Colored object listings:
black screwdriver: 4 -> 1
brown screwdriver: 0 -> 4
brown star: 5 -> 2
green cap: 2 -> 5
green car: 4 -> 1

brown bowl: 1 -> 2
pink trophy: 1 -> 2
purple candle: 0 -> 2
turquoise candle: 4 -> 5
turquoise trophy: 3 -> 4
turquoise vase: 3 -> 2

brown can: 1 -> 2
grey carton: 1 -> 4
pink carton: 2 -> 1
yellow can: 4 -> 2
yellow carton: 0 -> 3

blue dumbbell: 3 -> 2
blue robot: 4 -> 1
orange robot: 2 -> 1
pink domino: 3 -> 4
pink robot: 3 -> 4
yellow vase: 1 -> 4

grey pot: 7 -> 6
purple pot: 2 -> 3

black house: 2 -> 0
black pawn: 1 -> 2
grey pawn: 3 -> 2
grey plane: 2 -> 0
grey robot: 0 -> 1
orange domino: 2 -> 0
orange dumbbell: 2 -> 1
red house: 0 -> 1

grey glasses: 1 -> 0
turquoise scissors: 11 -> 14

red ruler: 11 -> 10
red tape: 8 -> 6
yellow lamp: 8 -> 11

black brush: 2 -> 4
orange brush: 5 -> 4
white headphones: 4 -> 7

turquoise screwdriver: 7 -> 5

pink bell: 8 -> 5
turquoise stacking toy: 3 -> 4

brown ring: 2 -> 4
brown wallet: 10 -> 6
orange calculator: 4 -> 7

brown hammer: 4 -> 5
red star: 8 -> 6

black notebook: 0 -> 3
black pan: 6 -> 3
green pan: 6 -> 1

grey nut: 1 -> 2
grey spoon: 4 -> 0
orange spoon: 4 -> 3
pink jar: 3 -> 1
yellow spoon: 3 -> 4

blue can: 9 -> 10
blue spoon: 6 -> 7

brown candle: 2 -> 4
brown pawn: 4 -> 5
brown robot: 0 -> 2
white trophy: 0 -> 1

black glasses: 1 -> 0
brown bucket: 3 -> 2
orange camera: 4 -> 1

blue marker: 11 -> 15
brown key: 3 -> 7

| Work instructions |
Nothing outside the span should appear: transcribe the lines from the one containing "brown pawn: 4 -> 5" through the last line of the records.

| Response to this exercise |
brown pawn: 4 -> 5
brown robot: 0 -> 2
white trophy: 0 -> 1

black glasses: 1 -> 0
brown bucket: 3 -> 2
orange camera: 4 -> 1

blue marker: 11 -> 15
brown key: 3 -> 7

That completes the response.